### TASK DATA:
--- START ---

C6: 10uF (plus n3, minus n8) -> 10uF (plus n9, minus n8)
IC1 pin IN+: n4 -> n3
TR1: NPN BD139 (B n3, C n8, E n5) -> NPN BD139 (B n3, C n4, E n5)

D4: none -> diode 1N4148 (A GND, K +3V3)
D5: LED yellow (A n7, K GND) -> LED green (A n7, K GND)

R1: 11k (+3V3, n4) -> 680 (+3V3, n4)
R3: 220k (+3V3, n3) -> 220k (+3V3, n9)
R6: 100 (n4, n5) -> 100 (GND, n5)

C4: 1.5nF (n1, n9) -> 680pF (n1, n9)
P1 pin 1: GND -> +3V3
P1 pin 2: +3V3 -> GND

--- END ---
--- START ---

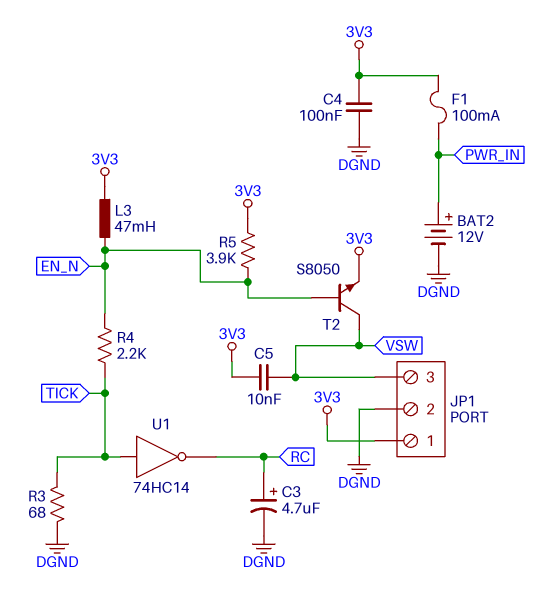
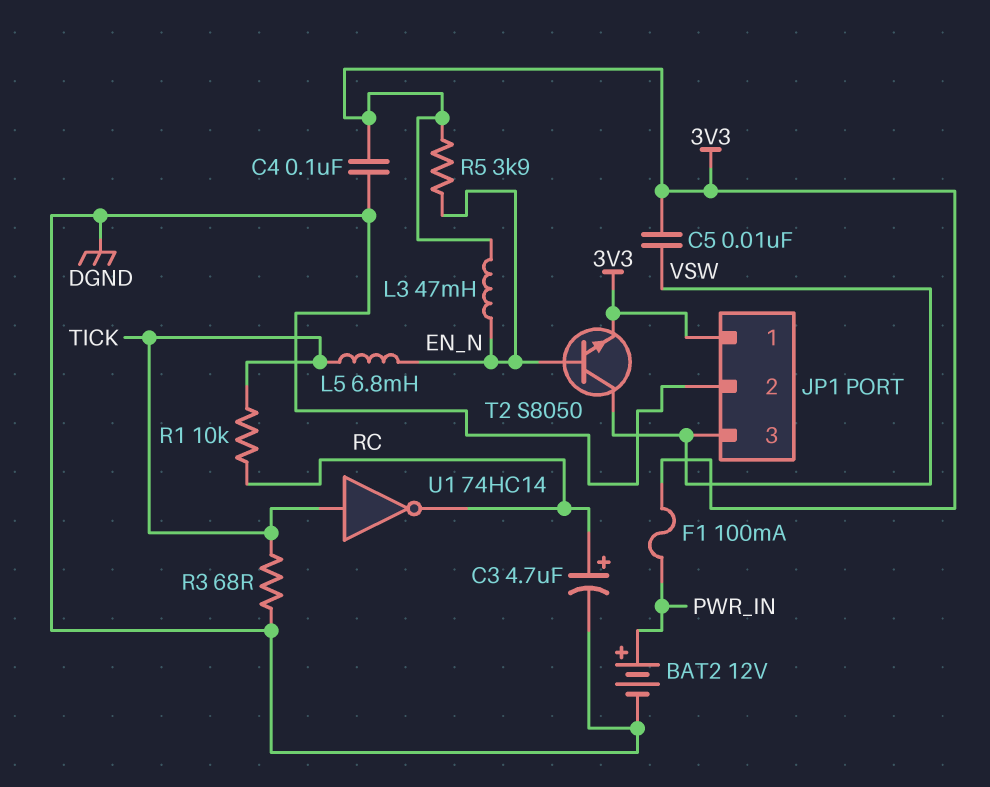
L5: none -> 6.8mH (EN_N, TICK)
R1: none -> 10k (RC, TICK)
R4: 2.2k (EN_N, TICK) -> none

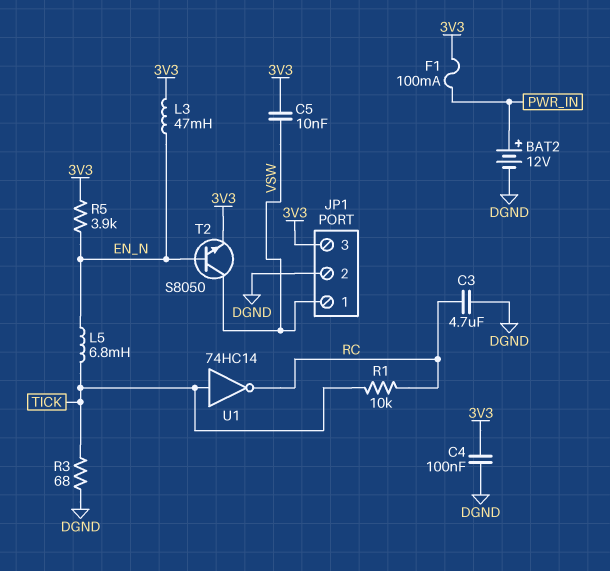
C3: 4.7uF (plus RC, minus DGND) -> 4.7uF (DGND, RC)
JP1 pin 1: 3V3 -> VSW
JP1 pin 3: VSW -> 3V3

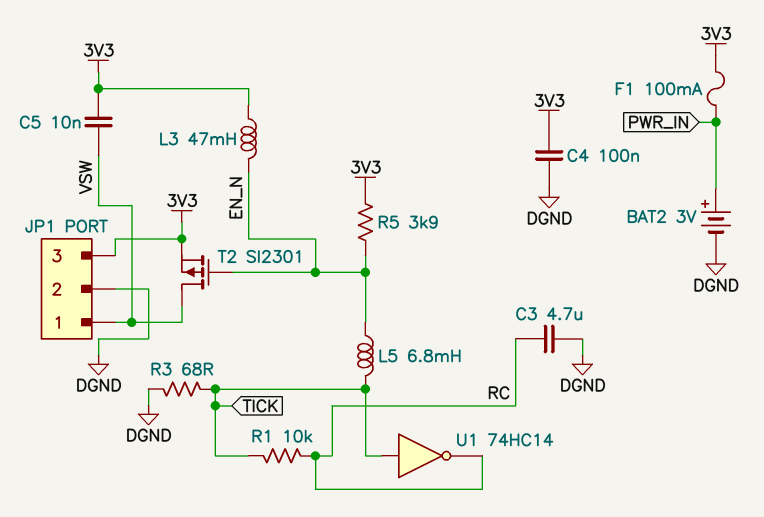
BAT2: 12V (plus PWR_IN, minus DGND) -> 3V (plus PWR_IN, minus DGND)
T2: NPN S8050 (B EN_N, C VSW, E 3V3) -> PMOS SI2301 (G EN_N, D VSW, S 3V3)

--- END ---

### TASK ITEM:
Filter the lines above so that only those with the string "plus" remain, then copy them.

### SOLVED PROBLEM:
C6: 10uF (plus n3, minus n8) -> 10uF (plus n9, minus n8)
C3: 4.7uF (plus RC, minus DGND) -> 4.7uF (DGND, RC)
BAT2: 12V (plus PWR_IN, minus DGND) -> 3V (plus PWR_IN, minus DGND)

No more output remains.